Extract every line from the rows below that contains the word "reflective". Treat uppercase and lowercase as distinct when matching.

"""

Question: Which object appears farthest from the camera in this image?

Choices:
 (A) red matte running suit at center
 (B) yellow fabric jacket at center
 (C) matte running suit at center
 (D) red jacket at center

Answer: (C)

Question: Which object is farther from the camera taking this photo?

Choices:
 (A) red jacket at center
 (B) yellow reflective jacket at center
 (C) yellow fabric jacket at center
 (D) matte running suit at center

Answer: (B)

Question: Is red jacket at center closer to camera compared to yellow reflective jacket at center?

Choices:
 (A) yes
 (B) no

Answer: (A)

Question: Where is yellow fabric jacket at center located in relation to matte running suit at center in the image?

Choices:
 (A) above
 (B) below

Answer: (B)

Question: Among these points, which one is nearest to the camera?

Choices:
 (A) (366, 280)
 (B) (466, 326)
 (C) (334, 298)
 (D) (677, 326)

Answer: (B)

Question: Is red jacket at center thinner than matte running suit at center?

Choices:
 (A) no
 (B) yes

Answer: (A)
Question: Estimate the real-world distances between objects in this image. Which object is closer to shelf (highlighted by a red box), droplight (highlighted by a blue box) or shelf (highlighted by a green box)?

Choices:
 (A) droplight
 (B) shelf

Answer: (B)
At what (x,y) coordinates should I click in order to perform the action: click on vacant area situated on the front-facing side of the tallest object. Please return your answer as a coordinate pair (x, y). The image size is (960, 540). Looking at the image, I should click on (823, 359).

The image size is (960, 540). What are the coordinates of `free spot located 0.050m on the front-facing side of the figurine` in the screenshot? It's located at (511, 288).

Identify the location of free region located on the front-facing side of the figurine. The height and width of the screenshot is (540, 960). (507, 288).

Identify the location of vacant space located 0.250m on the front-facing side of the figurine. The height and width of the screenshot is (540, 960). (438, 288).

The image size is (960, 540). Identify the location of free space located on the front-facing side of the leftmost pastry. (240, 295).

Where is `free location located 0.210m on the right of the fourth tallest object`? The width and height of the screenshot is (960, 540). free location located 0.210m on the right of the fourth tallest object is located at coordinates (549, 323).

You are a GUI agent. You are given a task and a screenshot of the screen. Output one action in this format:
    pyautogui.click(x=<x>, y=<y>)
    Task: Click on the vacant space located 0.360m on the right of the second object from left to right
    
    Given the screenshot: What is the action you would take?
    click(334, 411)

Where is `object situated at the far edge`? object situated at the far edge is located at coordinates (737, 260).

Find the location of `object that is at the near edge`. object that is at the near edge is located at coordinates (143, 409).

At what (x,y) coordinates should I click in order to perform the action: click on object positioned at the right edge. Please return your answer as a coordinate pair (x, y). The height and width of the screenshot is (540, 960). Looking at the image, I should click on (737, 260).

"""

Exercise answer —
 (B) yellow reflective jacket at center
Question: Is red jacket at center closer to camera compared to yellow reflective jacket at center?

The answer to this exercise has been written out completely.